» Exercise: Both the line below containing "camera: 45 degrees left, 0 degrees up" and the line containing "(229, 186) = (221, 266): pink", along with every line between them, should be repeated exactly; no other line belongs in the answer.
Segment Start: Data to process
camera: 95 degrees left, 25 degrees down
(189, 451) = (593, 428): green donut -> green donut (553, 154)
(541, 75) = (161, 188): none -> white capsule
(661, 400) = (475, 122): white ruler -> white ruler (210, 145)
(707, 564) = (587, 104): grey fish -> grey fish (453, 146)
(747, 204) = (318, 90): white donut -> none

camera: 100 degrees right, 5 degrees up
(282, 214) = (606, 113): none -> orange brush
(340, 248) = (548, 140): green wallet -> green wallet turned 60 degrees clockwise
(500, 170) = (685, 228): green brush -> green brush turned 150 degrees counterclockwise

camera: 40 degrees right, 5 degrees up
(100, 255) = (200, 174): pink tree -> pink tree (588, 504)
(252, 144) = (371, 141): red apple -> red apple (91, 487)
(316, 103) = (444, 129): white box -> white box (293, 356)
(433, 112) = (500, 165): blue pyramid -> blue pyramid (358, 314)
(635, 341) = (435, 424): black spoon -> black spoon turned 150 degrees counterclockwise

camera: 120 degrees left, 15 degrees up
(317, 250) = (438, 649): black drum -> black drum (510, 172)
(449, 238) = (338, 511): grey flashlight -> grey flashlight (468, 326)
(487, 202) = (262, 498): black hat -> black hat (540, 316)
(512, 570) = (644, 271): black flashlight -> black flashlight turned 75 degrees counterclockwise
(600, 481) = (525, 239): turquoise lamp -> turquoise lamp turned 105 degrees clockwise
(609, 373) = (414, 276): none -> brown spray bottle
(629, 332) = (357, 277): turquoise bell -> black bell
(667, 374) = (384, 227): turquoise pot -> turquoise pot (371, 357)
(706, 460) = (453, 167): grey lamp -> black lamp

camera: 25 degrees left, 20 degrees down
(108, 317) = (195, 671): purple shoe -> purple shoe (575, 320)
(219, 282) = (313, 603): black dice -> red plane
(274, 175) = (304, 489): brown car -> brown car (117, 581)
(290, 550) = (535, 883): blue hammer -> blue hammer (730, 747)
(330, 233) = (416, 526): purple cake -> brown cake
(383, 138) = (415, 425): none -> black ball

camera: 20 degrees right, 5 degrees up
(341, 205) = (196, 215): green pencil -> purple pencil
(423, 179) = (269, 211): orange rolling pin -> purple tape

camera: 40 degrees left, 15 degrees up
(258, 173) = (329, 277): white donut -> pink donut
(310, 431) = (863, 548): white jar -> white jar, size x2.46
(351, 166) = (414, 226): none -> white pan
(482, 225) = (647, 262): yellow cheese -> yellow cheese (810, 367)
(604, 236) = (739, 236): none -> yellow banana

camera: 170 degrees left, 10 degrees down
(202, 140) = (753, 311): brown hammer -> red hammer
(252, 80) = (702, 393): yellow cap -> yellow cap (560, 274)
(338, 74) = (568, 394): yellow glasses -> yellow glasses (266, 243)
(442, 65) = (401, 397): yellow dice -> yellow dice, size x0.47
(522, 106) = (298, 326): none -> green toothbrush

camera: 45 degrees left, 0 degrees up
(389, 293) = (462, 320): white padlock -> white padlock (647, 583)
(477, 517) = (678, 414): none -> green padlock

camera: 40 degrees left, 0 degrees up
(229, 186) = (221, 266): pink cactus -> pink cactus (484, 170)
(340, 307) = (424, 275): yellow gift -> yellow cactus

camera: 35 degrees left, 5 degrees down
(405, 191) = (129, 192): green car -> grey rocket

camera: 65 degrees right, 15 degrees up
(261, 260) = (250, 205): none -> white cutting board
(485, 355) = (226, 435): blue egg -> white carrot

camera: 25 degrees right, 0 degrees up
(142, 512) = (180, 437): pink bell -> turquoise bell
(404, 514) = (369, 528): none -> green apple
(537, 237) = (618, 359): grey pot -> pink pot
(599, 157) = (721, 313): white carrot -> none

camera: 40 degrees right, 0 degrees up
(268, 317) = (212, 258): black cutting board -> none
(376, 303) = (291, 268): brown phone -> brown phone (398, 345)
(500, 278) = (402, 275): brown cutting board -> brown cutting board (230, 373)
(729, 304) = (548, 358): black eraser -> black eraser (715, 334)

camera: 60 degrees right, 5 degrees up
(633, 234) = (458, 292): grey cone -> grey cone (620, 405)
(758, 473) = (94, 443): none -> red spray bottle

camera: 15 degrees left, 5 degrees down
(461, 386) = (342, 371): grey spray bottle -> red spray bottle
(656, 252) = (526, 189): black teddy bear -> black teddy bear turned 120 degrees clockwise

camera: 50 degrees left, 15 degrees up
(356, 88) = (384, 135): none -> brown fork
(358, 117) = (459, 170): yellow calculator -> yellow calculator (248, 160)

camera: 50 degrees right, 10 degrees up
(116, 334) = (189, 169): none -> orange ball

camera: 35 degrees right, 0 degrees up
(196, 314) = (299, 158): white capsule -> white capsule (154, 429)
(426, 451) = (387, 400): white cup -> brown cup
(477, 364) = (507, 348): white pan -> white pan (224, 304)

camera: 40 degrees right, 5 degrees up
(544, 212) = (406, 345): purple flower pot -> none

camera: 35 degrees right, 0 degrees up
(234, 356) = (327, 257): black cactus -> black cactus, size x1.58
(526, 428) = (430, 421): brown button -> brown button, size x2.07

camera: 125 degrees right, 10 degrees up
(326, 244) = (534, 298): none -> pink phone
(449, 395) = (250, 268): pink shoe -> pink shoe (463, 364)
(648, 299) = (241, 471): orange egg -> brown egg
Segment End: Data to process
» Result of this exercise:
camera: 45 degrees left, 0 degrees up
(389, 293) = (462, 320): white padlock -> white padlock (647, 583)
(477, 517) = (678, 414): none -> green padlock

camera: 40 degrees left, 0 degrees up
(229, 186) = (221, 266): pink cactus -> pink cactus (484, 170)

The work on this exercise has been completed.